• _Problem_: Using the records below, filter for lines that contain the string "VBUS" and copy them out.
** Opening Exercise data block **
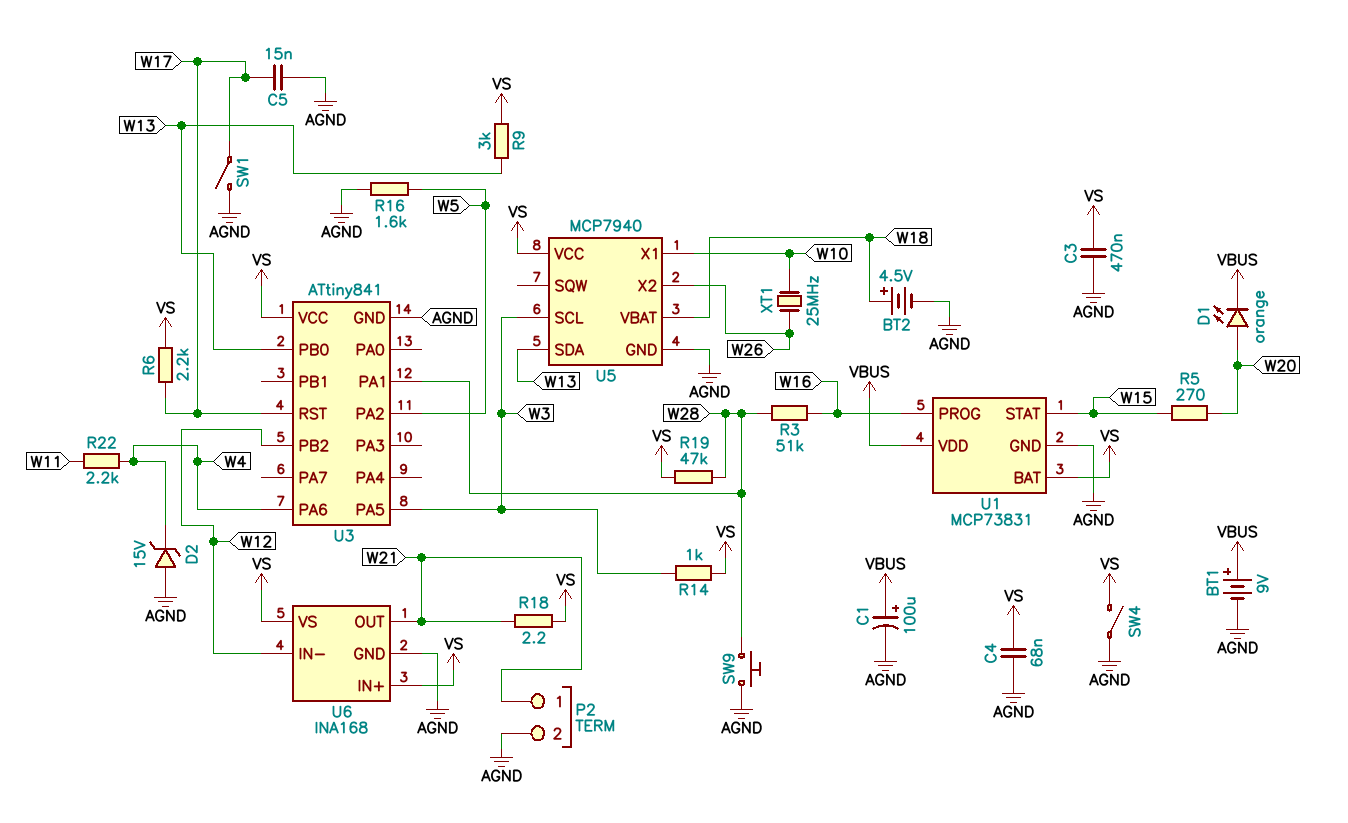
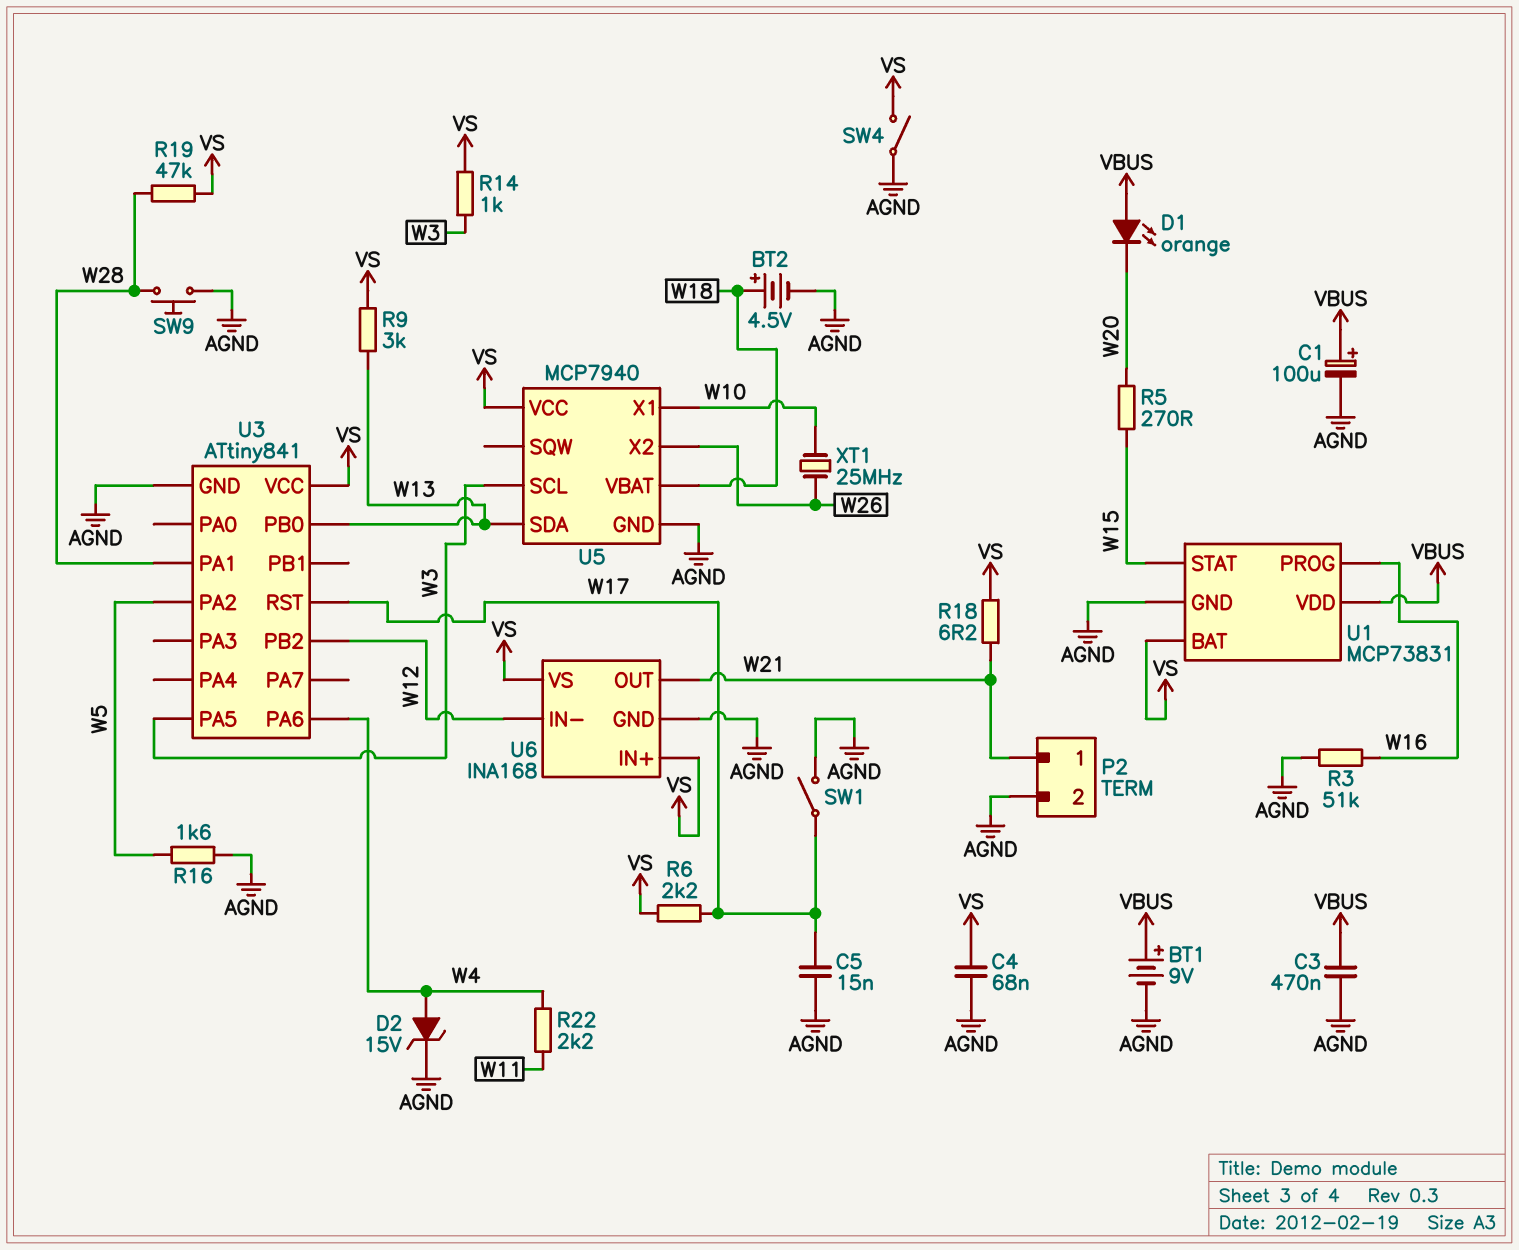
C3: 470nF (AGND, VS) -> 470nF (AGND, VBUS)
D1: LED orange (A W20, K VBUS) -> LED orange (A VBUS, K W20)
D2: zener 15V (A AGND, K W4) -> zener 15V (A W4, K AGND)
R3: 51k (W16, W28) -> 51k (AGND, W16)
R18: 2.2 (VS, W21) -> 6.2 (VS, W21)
** Closing Exercise data block **
• _Solution below_:
C3: 470nF (AGND, VS) -> 470nF (AGND, VBUS)
D1: LED orange (A W20, K VBUS) -> LED orange (A VBUS, K W20)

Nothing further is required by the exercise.